● **Aim of the exercise**
Write the lines below as a JSON list of strings, one string per line, with blank lines left out. Leave the pictures out of the answer.
## Start Stored data
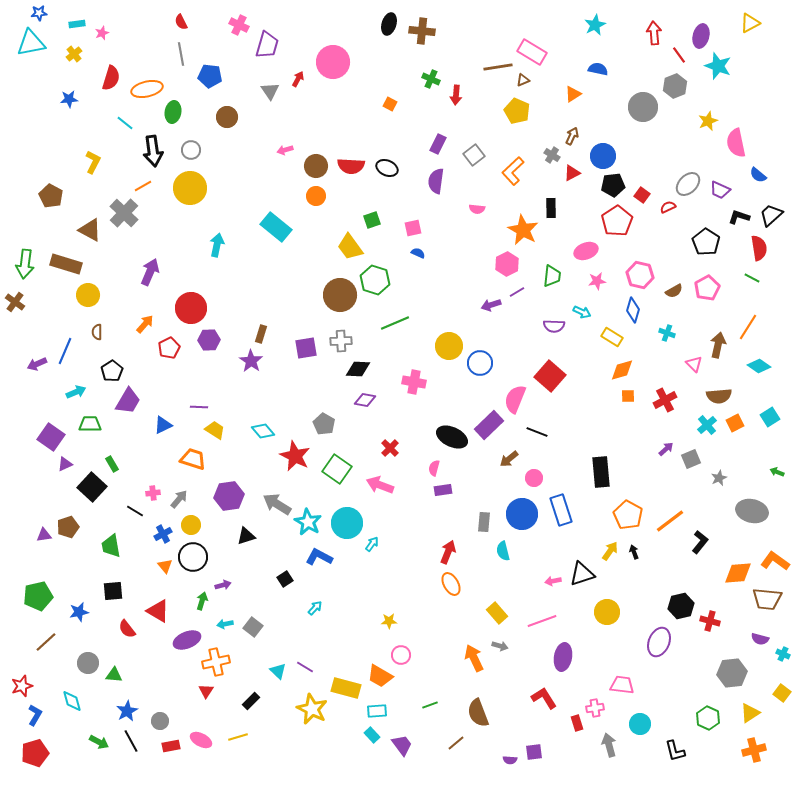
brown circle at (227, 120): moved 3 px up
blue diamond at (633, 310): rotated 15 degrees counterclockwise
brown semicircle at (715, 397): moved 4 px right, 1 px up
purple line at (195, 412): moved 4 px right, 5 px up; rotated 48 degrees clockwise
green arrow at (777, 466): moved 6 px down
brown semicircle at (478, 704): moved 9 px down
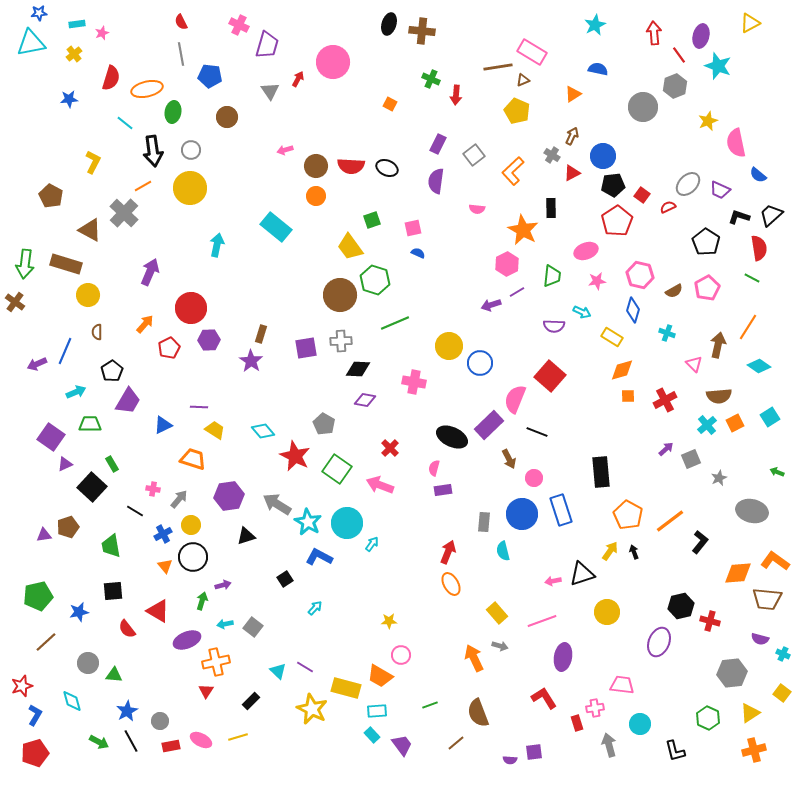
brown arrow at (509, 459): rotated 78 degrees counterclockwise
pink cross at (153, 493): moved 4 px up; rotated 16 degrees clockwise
## End Stored data
● **Reply**
[
  "brown circle at (227, 120): moved 3 px up",
  "blue diamond at (633, 310): rotated 15 degrees counterclockwise",
  "brown semicircle at (715, 397): moved 4 px right, 1 px up",
  "purple line at (195, 412): moved 4 px right, 5 px up; rotated 48 degrees clockwise",
  "green arrow at (777, 466): moved 6 px down",
  "brown semicircle at (478, 704): moved 9 px down",
  "brown arrow at (509, 459): rotated 78 degrees counterclockwise",
  "pink cross at (153, 493): moved 4 px up; rotated 16 degrees clockwise"
]